Action item: Give back exactly the lines from the one holding "R3: 110 (CHG, IC1/STAT)" to the last line of the entries, both included, and nothing more.

Items from a data source:
::::::
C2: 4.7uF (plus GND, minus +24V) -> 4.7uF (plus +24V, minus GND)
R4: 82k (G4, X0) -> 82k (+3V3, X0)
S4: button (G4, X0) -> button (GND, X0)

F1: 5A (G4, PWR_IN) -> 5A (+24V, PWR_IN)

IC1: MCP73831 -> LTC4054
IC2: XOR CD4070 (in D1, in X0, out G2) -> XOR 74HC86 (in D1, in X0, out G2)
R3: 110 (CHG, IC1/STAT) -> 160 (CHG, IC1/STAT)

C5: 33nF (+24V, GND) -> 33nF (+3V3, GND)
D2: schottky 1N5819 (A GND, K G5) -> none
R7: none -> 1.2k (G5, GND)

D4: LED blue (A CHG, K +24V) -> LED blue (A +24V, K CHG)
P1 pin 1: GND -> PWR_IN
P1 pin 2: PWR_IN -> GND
::::::
Reply to the task:
R3: 110 (CHG, IC1/STAT) -> 160 (CHG, IC1/STAT)

C5: 33nF (+24V, GND) -> 33nF (+3V3, GND)
D2: schottky 1N5819 (A GND, K G5) -> none
R7: none -> 1.2k (G5, GND)

D4: LED blue (A CHG, K +24V) -> LED blue (A +24V, K CHG)
P1 pin 1: GND -> PWR_IN
P1 pin 2: PWR_IN -> GND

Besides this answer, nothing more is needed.